Task requirements
Whenever a line of the data below holds the string "none", copy that line.

Records contained in a dataset
********
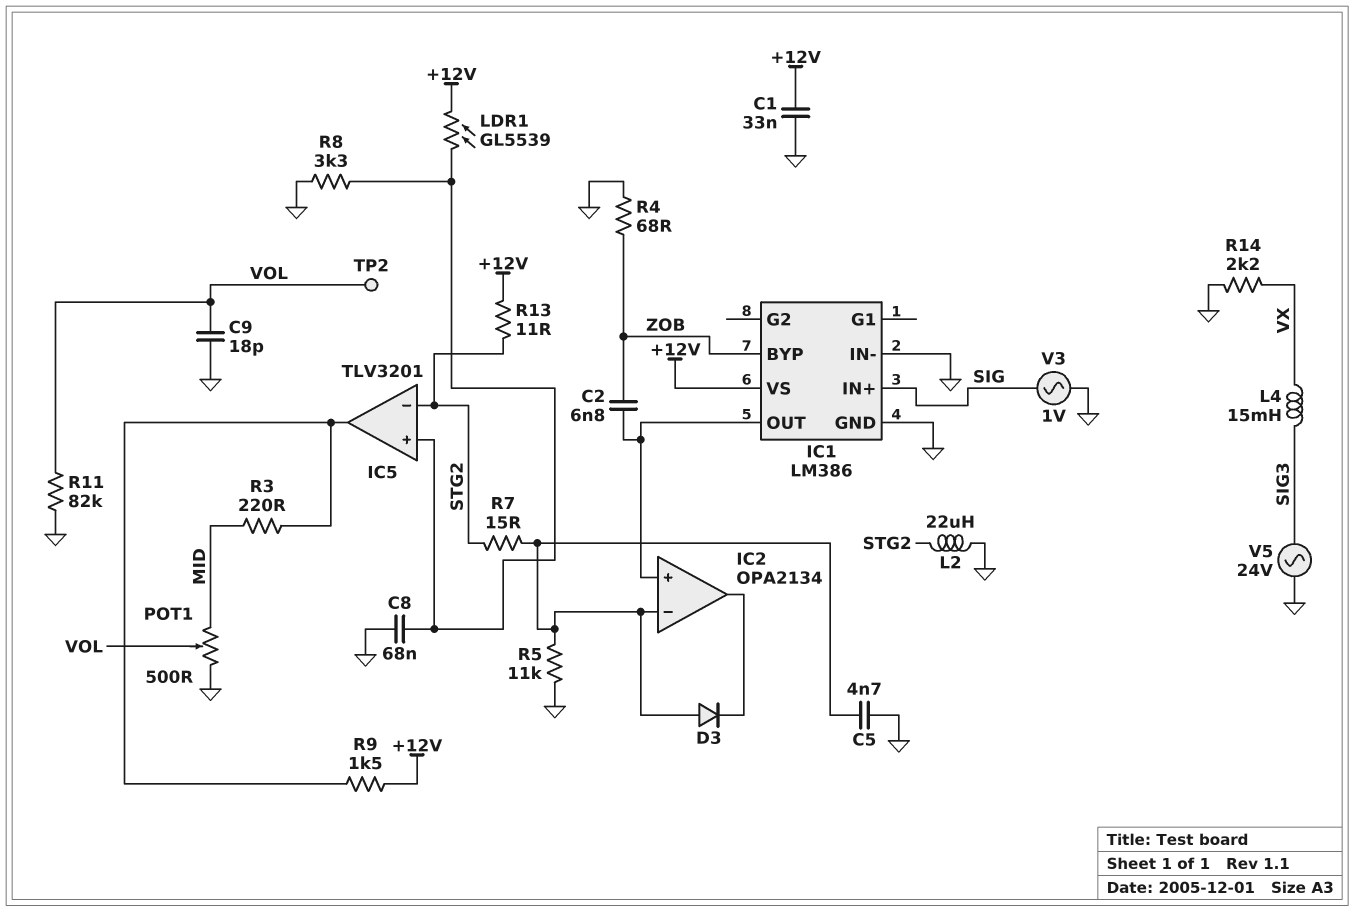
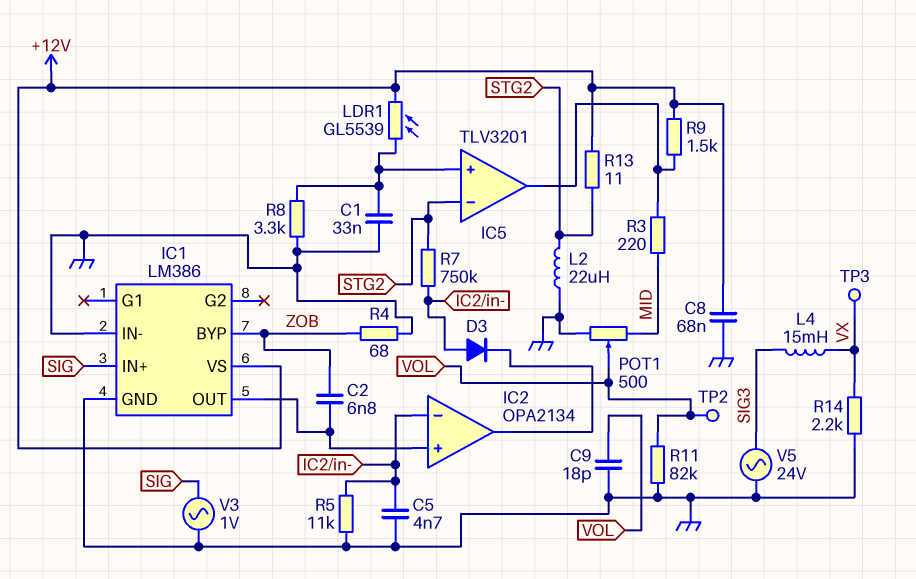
C1: 33nF (+12V, GND) -> 33nF (GND, IC5/in+)
C8: 68nF (GND, IC5/in+) -> 68nF (+12V, GND)
R7: 15 (IC2/in-, STG2) -> 750k (IC2/in-, STG2)
TP3: none -> test point (VX)

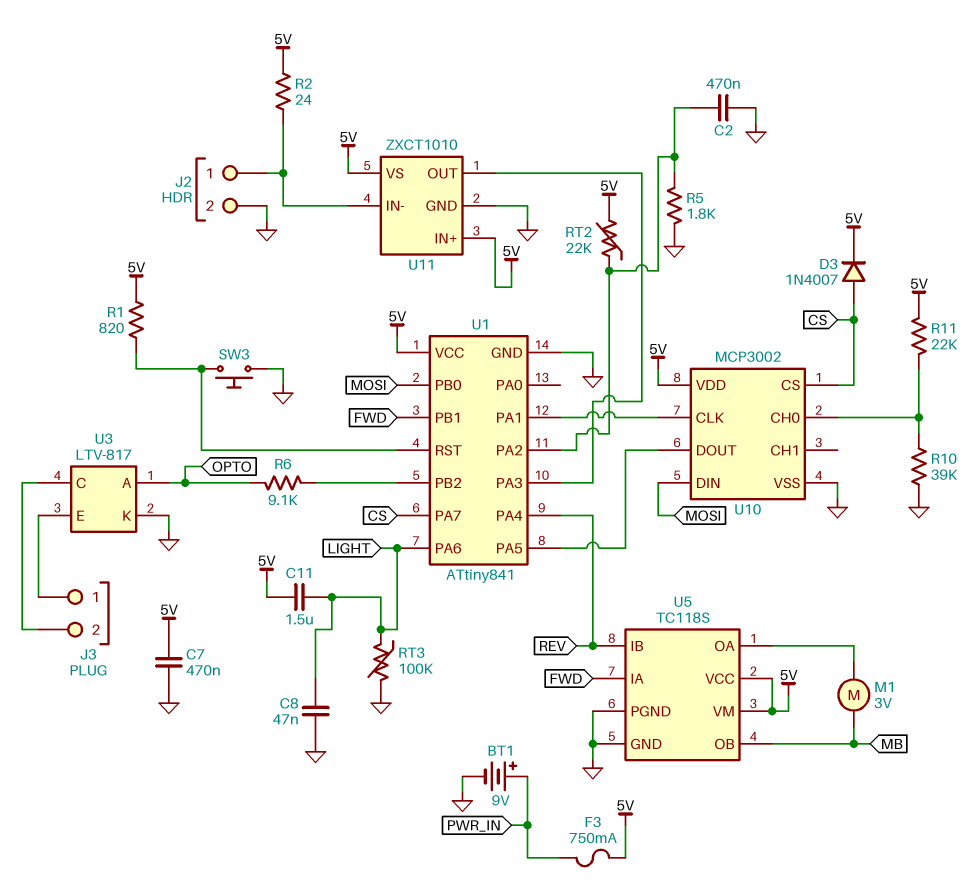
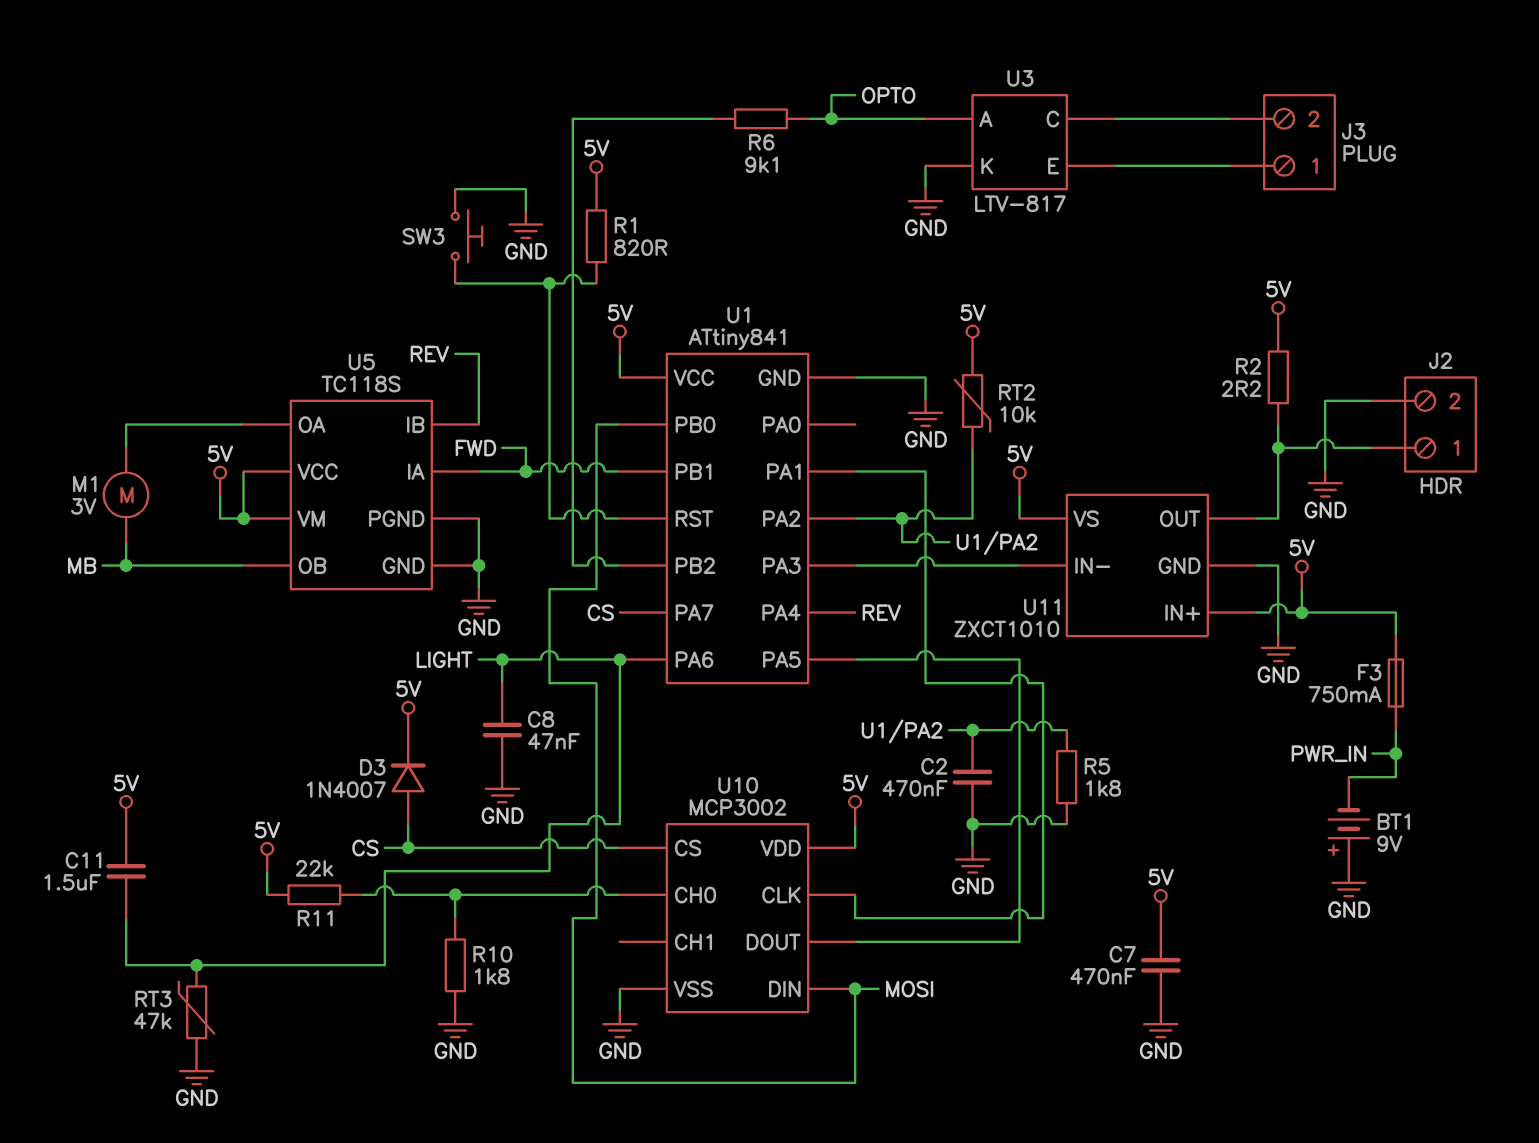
BT1: 9V (plus PWR_IN, minus GND) -> 9V (plus GND, minus PWR_IN)
R2: 24 (5V, J2/1) -> 2.2 (5V, J2/1)
R10: 39k (GND, U10/CH0) -> 1.8k (GND, U10/CH0)
RT2: 22k (5V, U1/PA2) -> 10k (5V, U1/PA2)
RT3: 100k (GND, LIGHT) -> 47k (GND, LIGHT)
U11 pin IN-: J2/1 -> U1/PA3
U11 pin OUT: U1/PA3 -> J2/1

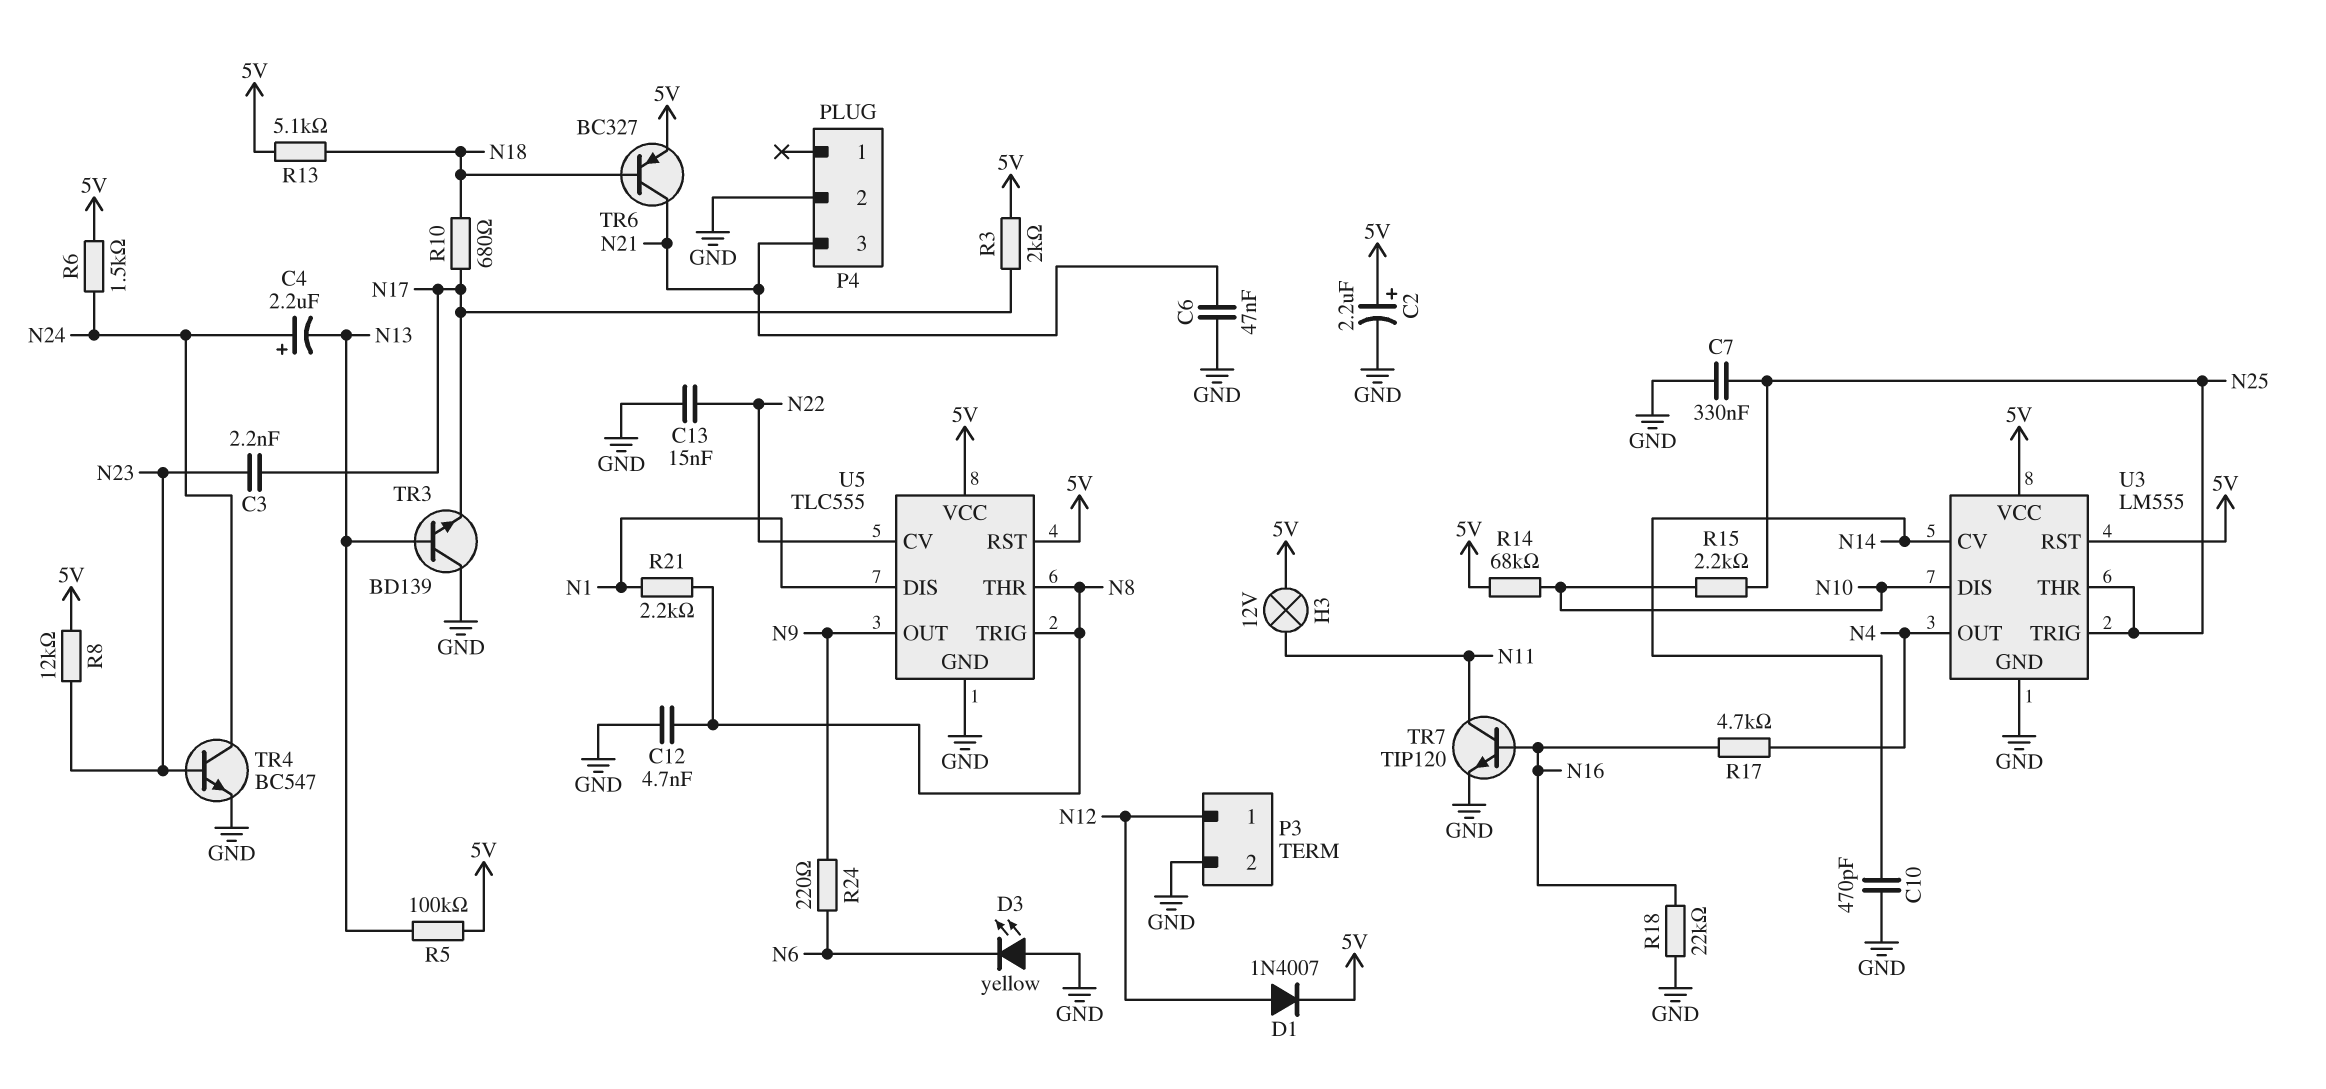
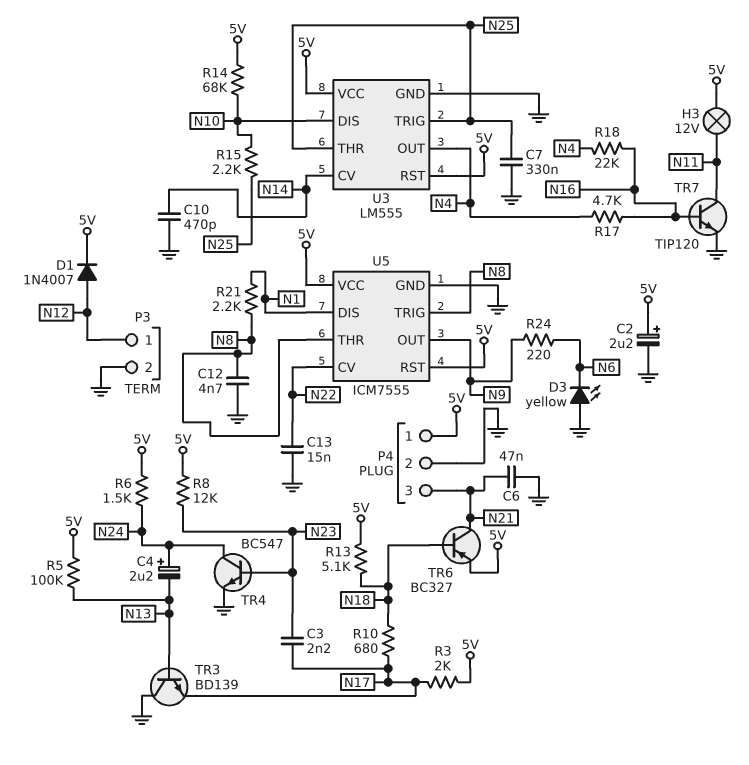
P4 pin 1: none -> 5V
R18: 22k (GND, N16) -> 22k (N4, N16)
U5: TLC555 -> ICM7555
********
Task answer
TP3: none -> test point (VX)
P4 pin 1: none -> 5V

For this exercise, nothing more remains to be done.